___ MATERIAL FOR THE TASK

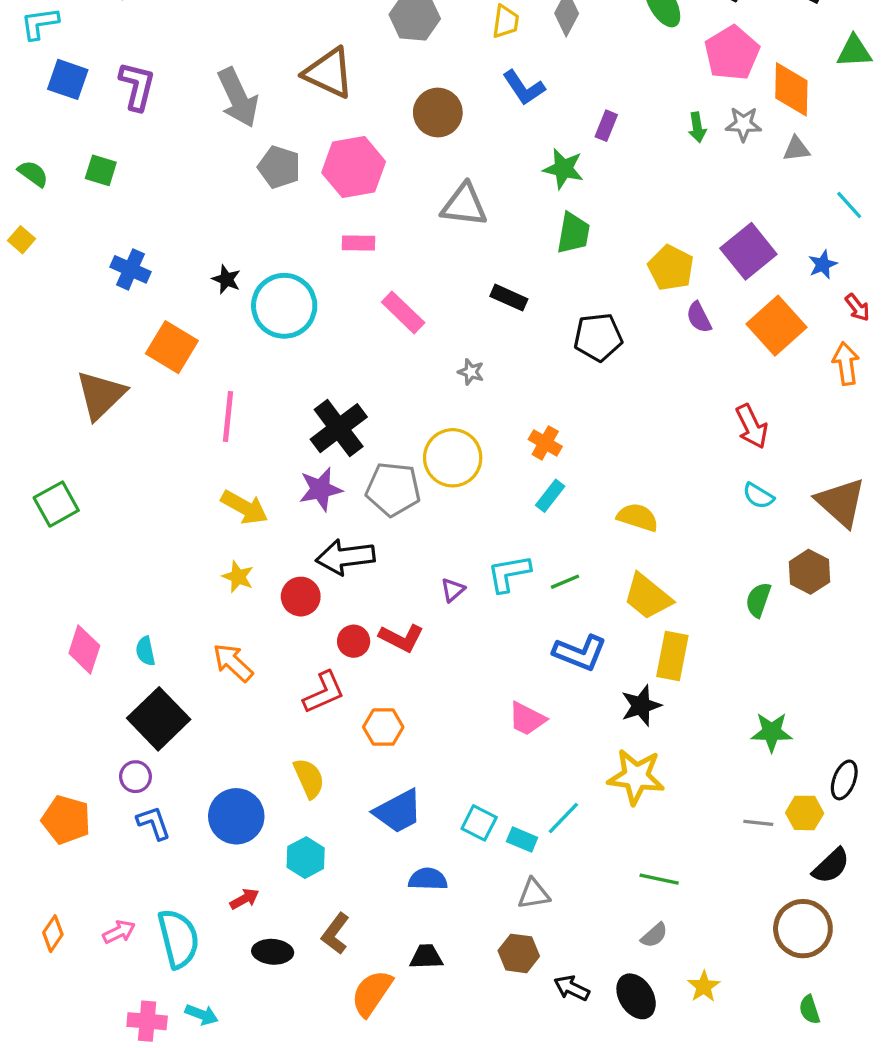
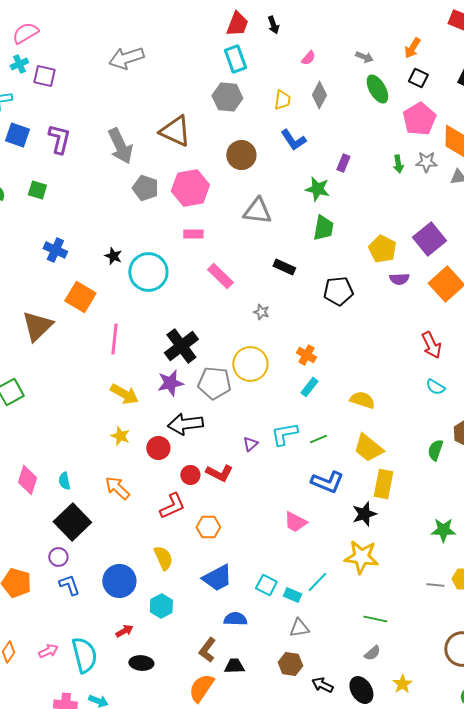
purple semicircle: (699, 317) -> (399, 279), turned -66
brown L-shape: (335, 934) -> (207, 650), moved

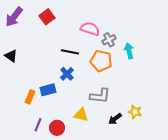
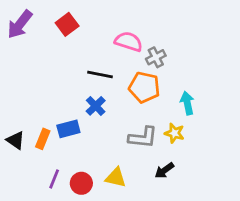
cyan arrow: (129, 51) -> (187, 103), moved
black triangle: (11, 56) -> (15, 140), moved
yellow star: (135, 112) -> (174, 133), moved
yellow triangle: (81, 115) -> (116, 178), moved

______

## PROBLEM DESCRIPTION:
From the material above, return every line that contains "moved".

## RESPONSE:
brown L-shape: (335, 934) -> (207, 650), moved
cyan arrow: (129, 51) -> (187, 103), moved
black triangle: (11, 56) -> (15, 140), moved
yellow star: (135, 112) -> (174, 133), moved
yellow triangle: (81, 115) -> (116, 178), moved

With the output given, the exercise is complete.